-------- PROVIDED INFORMATION

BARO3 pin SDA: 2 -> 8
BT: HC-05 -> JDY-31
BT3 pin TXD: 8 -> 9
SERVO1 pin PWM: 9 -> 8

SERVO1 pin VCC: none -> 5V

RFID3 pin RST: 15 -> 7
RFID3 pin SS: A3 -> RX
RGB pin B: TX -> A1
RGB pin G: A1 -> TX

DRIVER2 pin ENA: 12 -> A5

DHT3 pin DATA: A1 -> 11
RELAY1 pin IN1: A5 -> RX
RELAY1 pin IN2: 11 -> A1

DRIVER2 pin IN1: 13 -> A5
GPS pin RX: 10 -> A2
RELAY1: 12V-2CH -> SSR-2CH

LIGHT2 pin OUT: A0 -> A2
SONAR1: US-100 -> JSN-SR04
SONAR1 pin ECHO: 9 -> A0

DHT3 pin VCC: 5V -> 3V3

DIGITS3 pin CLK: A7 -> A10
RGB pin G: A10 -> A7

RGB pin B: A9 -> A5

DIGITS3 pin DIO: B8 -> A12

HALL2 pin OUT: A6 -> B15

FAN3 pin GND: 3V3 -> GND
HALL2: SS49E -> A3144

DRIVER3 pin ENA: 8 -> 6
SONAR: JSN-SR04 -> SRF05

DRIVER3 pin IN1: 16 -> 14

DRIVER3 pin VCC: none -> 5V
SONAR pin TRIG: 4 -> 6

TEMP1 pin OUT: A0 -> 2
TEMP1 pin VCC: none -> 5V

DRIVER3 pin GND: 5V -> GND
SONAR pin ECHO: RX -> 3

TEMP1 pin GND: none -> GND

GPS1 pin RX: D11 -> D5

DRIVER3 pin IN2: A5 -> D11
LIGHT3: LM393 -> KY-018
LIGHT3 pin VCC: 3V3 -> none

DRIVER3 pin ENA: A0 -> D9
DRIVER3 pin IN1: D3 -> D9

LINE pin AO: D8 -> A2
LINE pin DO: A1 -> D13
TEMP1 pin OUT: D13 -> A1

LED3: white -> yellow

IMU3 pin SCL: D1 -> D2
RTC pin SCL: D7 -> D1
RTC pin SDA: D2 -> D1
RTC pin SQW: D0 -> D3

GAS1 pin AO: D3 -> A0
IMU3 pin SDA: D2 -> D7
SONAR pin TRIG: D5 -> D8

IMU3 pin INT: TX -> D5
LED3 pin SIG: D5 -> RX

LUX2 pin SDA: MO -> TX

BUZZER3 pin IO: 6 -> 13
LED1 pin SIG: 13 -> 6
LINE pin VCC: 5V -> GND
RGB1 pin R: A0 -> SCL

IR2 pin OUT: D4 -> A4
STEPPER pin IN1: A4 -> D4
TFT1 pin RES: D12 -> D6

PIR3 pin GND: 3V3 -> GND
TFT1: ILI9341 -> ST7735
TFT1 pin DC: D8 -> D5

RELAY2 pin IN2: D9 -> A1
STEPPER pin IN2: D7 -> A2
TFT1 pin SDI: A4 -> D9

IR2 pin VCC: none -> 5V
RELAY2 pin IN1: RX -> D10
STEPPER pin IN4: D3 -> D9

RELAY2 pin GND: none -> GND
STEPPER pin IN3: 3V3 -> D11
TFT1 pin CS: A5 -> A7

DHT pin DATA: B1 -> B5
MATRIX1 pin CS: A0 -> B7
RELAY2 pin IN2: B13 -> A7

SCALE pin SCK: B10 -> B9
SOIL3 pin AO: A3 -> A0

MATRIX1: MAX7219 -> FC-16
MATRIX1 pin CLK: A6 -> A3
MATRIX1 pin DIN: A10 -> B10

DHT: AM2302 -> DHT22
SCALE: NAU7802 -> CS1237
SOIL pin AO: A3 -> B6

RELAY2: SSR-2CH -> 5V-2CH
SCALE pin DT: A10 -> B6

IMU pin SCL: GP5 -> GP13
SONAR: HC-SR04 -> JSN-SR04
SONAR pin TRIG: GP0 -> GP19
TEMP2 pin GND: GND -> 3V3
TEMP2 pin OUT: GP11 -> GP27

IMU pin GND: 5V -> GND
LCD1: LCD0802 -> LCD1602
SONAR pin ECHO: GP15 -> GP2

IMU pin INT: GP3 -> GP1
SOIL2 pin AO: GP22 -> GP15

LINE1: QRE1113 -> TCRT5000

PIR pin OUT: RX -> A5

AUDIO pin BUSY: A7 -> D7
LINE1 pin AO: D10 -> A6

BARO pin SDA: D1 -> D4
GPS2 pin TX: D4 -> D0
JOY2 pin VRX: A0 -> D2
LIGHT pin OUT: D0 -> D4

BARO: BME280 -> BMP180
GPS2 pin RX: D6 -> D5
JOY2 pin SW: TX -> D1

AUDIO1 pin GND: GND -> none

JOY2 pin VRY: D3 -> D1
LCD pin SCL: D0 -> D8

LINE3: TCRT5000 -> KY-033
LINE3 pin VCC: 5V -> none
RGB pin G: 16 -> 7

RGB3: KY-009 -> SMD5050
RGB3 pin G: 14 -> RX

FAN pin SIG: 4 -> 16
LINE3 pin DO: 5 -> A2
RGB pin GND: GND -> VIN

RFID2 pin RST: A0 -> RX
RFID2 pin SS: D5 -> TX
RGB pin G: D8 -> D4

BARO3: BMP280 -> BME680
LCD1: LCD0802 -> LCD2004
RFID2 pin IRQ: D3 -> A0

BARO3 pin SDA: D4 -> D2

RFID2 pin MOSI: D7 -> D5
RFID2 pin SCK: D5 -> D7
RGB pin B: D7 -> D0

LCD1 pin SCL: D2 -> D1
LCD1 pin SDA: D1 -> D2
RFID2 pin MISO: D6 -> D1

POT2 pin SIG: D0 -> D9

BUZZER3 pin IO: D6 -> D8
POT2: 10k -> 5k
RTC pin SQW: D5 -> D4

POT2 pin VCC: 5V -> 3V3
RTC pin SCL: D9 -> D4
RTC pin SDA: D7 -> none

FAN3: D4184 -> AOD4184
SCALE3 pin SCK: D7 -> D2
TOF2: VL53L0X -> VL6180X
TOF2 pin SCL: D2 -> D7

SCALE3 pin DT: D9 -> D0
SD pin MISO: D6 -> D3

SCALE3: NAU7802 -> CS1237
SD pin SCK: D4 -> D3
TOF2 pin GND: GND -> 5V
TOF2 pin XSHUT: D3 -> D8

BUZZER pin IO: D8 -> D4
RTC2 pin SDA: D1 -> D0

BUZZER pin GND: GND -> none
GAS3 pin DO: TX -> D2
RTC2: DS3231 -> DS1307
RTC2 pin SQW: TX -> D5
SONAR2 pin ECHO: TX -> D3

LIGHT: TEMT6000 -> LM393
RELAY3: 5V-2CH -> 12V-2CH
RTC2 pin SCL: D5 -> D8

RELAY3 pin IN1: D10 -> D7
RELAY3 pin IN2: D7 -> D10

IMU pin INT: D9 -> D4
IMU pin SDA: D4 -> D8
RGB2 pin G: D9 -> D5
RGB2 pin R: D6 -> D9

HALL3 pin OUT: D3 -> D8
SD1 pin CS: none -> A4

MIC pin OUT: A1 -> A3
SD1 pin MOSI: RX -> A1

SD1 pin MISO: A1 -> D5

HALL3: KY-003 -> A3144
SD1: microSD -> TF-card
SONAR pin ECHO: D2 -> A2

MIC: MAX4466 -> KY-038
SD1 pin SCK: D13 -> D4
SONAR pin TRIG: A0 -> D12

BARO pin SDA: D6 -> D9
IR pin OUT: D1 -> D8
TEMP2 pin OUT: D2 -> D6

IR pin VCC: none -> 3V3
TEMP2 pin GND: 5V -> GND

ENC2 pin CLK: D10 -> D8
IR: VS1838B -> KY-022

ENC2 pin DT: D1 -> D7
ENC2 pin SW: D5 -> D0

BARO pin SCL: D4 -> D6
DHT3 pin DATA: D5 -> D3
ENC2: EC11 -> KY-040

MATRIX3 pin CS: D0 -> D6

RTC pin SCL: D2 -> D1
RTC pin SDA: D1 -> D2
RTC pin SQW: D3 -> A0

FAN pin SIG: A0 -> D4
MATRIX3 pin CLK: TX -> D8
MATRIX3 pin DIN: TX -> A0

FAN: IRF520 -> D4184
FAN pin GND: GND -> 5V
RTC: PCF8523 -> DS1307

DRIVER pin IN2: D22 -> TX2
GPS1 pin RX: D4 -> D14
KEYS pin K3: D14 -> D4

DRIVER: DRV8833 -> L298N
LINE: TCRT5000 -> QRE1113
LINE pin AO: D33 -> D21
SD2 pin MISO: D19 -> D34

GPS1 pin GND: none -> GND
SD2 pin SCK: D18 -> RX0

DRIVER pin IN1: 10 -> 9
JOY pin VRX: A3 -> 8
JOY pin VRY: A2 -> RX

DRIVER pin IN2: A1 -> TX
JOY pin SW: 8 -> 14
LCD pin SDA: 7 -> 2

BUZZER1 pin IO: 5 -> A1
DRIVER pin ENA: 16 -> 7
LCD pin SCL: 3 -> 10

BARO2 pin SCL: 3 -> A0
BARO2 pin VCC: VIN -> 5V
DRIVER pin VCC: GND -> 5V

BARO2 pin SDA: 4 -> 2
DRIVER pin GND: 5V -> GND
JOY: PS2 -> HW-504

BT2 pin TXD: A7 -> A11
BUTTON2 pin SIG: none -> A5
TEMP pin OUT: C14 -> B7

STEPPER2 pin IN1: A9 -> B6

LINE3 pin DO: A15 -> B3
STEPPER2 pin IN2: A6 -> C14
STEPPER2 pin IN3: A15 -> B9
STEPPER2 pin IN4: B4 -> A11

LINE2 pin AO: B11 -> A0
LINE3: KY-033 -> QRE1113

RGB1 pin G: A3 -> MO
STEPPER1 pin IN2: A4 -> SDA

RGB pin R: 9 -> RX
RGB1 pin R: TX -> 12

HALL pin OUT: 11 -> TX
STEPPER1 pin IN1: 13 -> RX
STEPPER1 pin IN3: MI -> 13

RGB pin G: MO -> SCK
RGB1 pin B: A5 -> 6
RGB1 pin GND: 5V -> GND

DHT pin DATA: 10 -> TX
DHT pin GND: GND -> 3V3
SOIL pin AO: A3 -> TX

----------------

### REQUIRED ACTION:
From the entries, copy every line in which the word "MISO" occurs.

### PROBLEM SOLUTION:
RFID2 pin MISO: D6 -> D1
SD pin MISO: D6 -> D3
SD1 pin MISO: A1 -> D5
SD2 pin MISO: D19 -> D34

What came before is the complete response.